Start of Records for this task

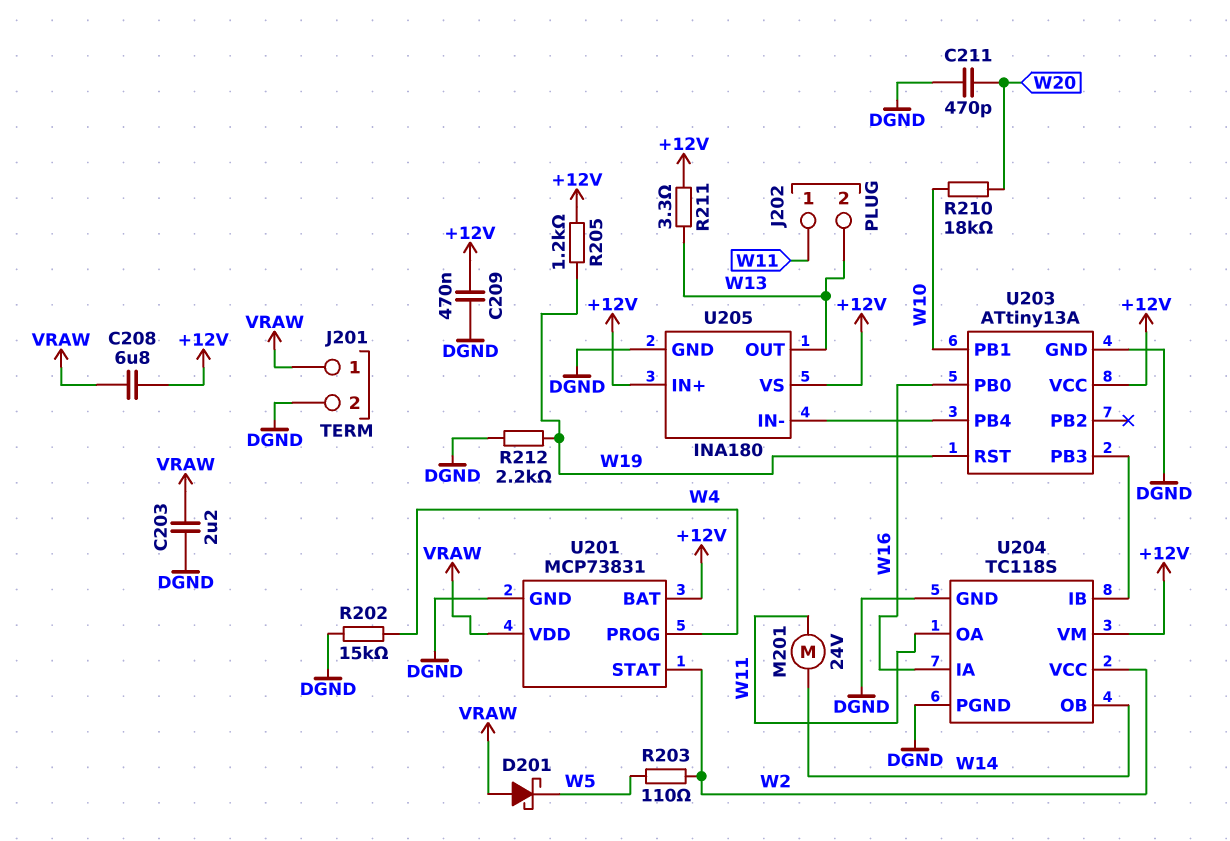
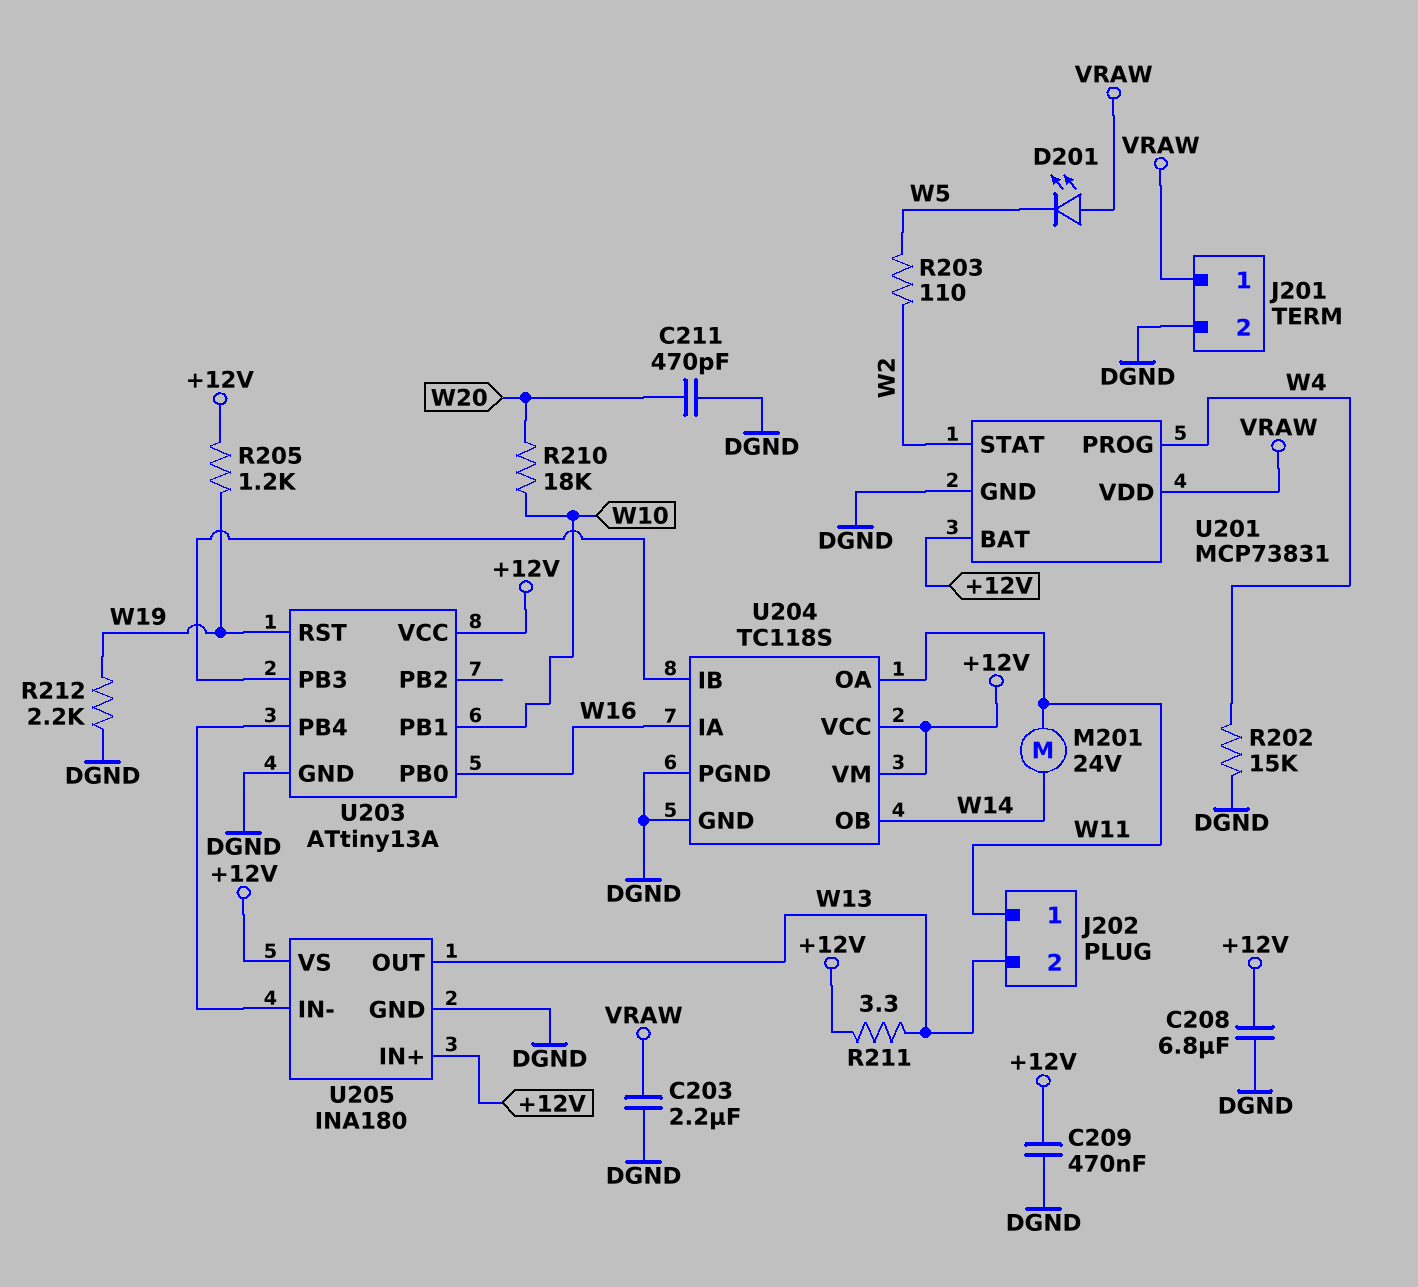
C208: 6.8uF (+12V, VRAW) -> 6.8uF (+12V, DGND)
D201: schottky (A VRAW, K W5) -> LED (A VRAW, K W5)
U204 pin VCC: W2 -> +12V

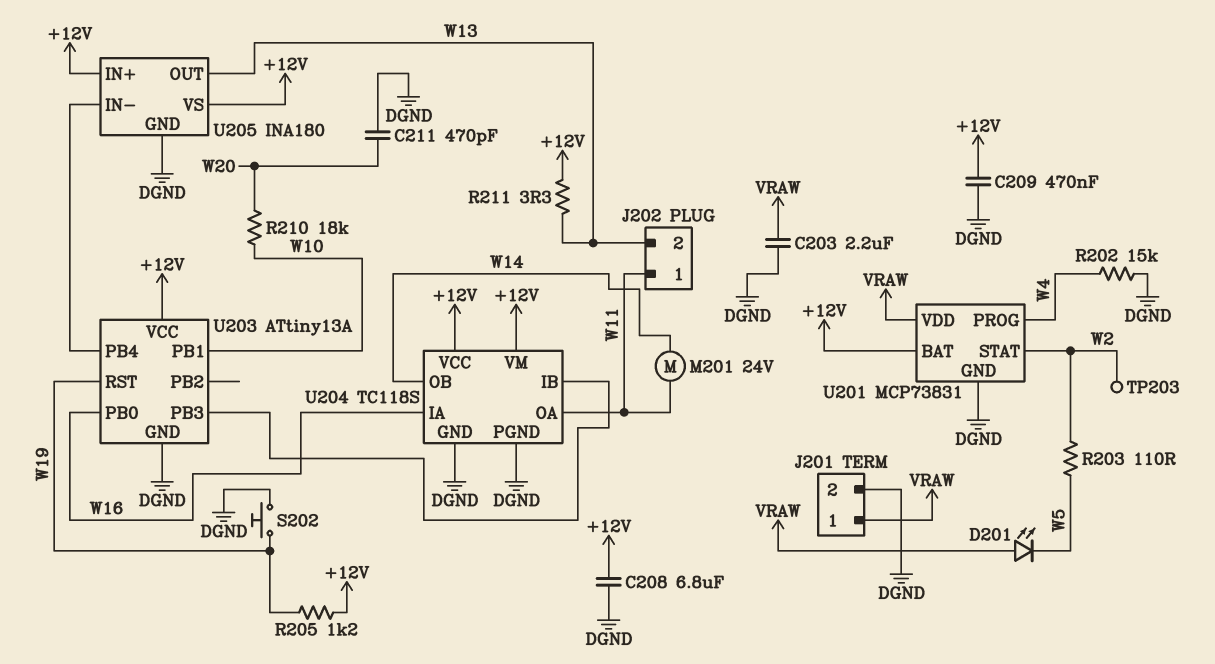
R212: 2.2k (DGND, W19) -> none
S202: none -> button (DGND, W19)
TP203: none -> test point (W2)

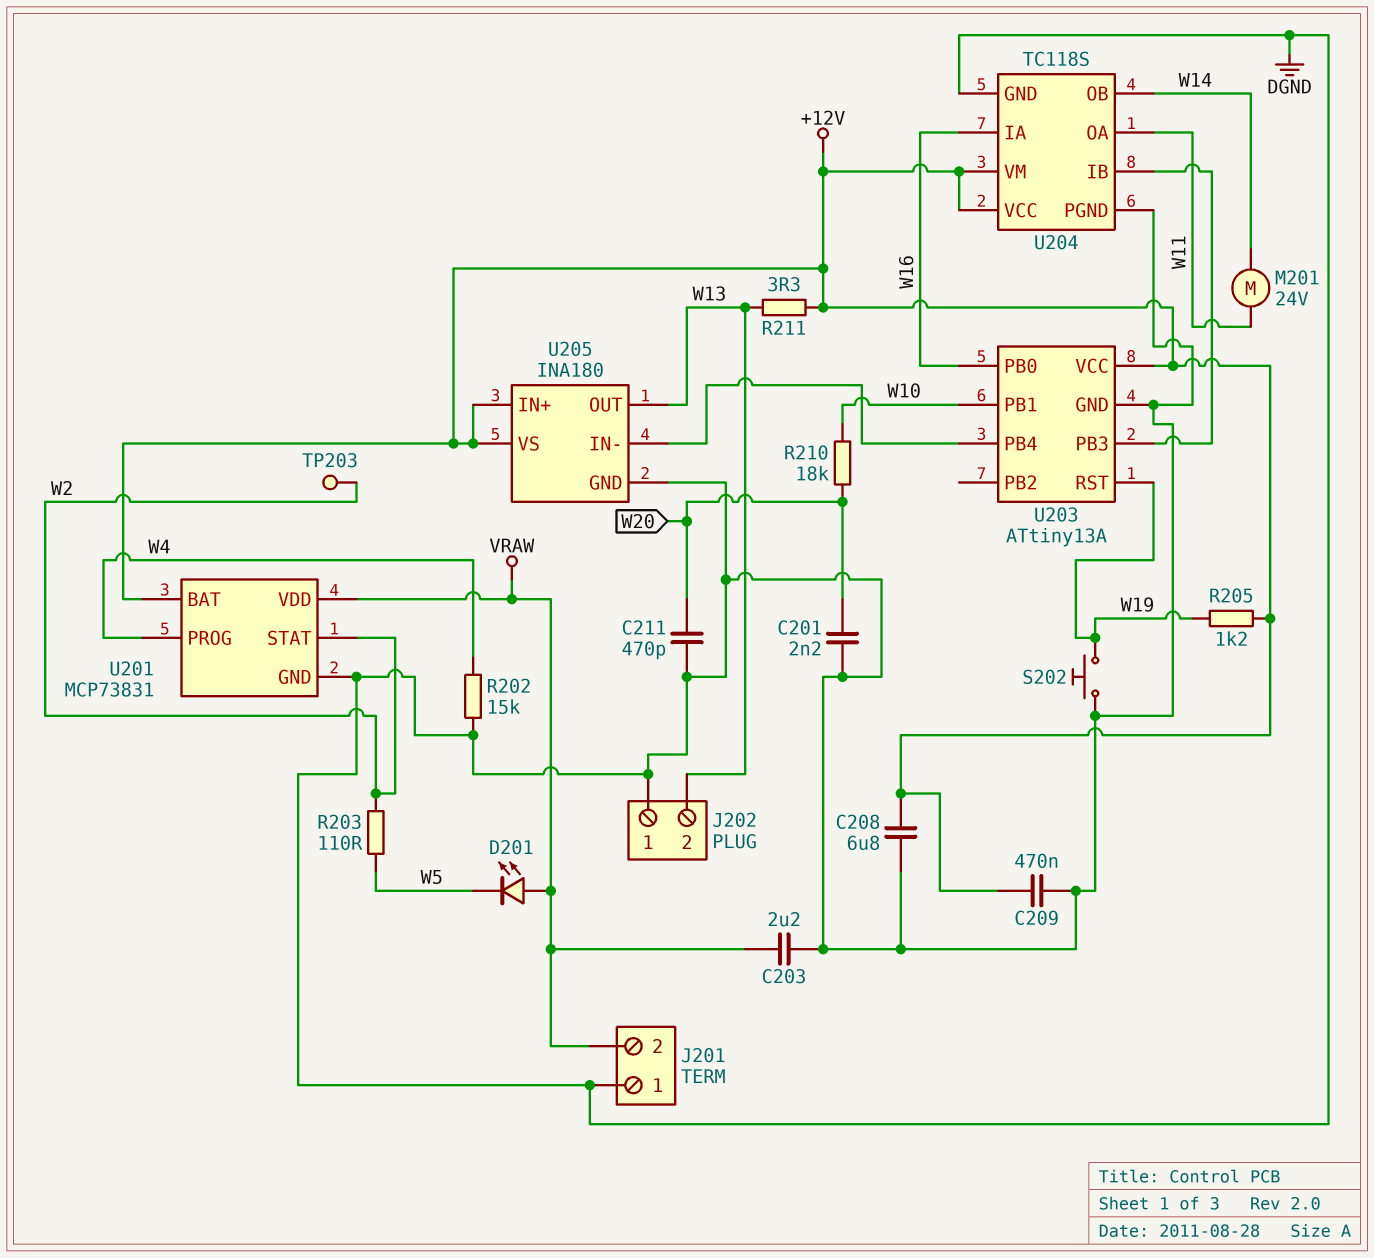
C201: none -> 2.2nF (DGND, W20)
J201 pin 1: VRAW -> DGND
J201 pin 2: DGND -> VRAW
J202 pin 1: W11 -> DGND

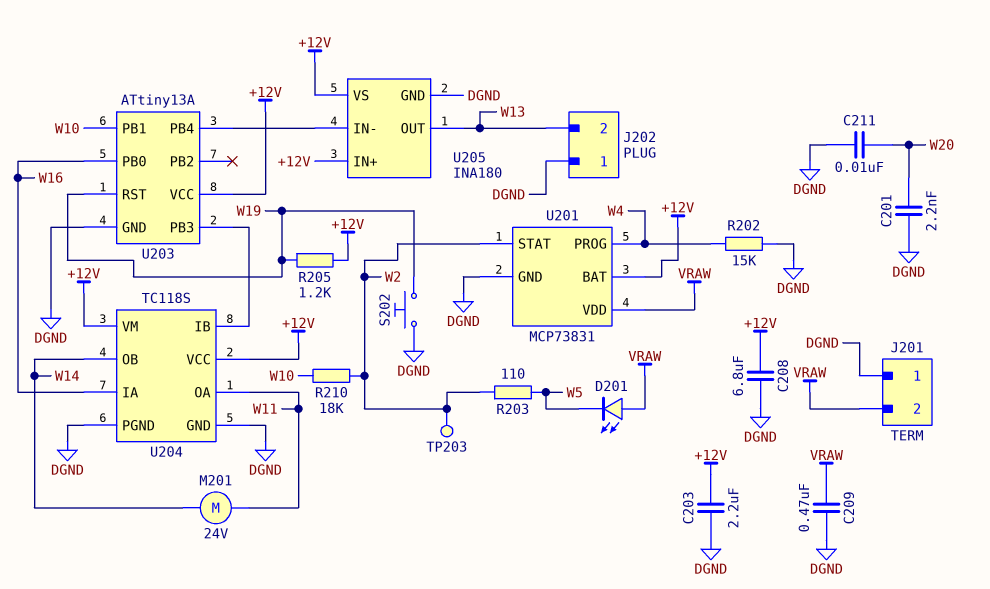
C203: 2.2uF (DGND, VRAW) -> 2.2uF (+12V, DGND)
C209: 470nF (+12V, DGND) -> 470nF (DGND, VRAW)
C211: 470pF (DGND, W20) -> 10nF (DGND, W20)
R210: 18k (W10, W20) -> 18k (W2, W10)
R211: 3.3 (+12V, W13) -> none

End of Records for this task

* **Assigned task**: If a line in the listing holds the word "DGND", list that line.

* **Exercise result**:
C208: 6.8uF (+12V, VRAW) -> 6.8uF (+12V, DGND)
R212: 2.2k (DGND, W19) -> none
S202: none -> button (DGND, W19)
C201: none -> 2.2nF (DGND, W20)
J201 pin 1: VRAW -> DGND
J201 pin 2: DGND -> VRAW
J202 pin 1: W11 -> DGND
C203: 2.2uF (DGND, VRAW) -> 2.2uF (+12V, DGND)
C209: 470nF (+12V, DGND) -> 470nF (DGND, VRAW)
C211: 470pF (DGND, W20) -> 10nF (DGND, W20)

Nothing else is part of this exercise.